> Work instructions:
Whenever a line of the data below holds the string "turquoise", copy that line.

====== Records for this task

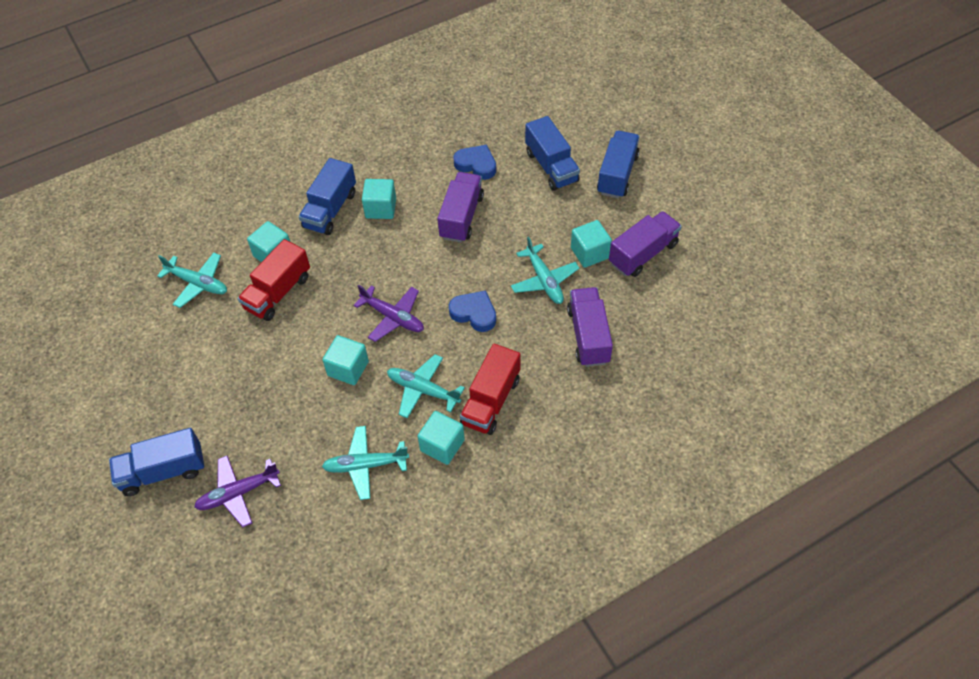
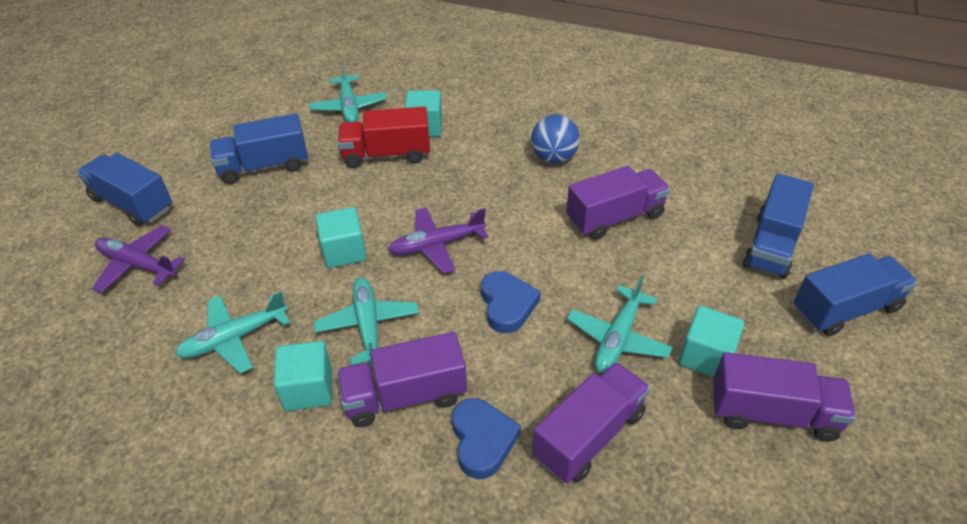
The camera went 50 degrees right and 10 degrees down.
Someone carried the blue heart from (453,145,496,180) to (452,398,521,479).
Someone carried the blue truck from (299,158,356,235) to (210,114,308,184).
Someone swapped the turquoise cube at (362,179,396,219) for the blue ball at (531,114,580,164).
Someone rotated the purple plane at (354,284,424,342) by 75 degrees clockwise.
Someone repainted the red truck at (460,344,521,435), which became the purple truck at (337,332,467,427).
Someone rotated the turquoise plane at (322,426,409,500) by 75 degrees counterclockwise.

============
====== Records for this task

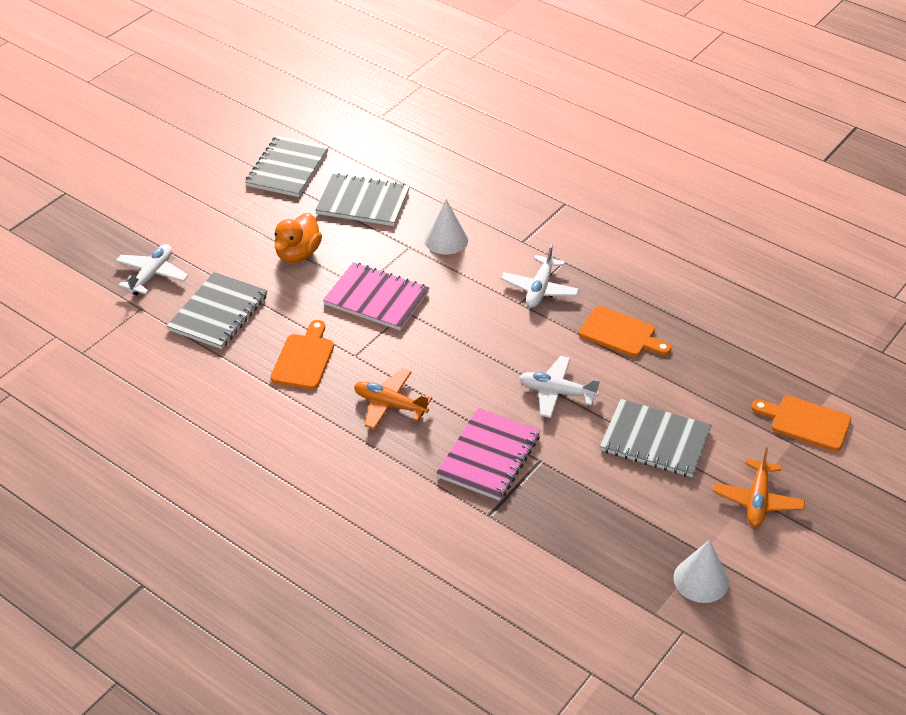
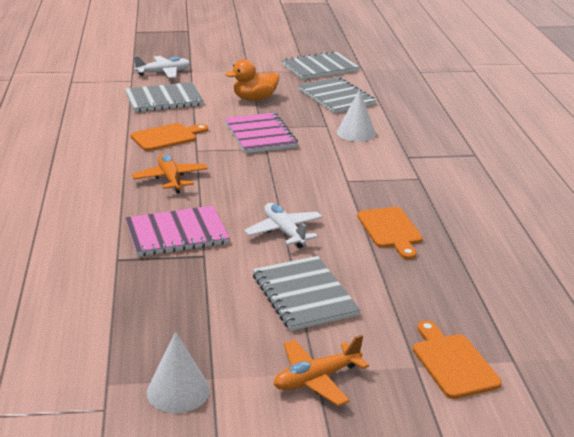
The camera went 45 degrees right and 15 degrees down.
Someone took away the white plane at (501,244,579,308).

============
====== Records for this task

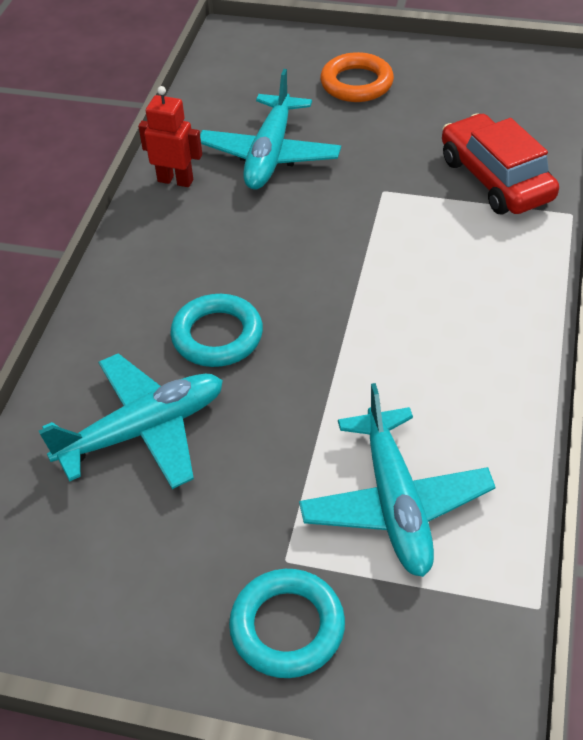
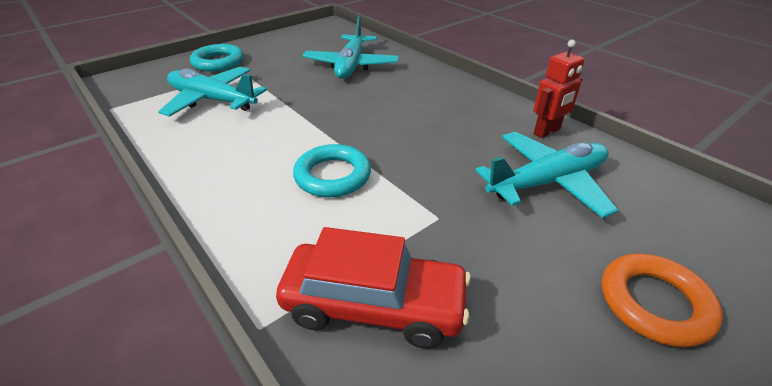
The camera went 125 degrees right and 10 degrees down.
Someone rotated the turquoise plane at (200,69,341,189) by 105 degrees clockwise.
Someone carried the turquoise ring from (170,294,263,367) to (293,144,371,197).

============

> Response to this task:
Someone swapped the turquoise cube at (362,179,396,219) for the blue ball at (531,114,580,164).
Someone rotated the turquoise plane at (322,426,409,500) by 75 degrees counterclockwise.
Someone rotated the turquoise plane at (200,69,341,189) by 105 degrees clockwise.
Someone carried the turquoise ring from (170,294,263,367) to (293,144,371,197).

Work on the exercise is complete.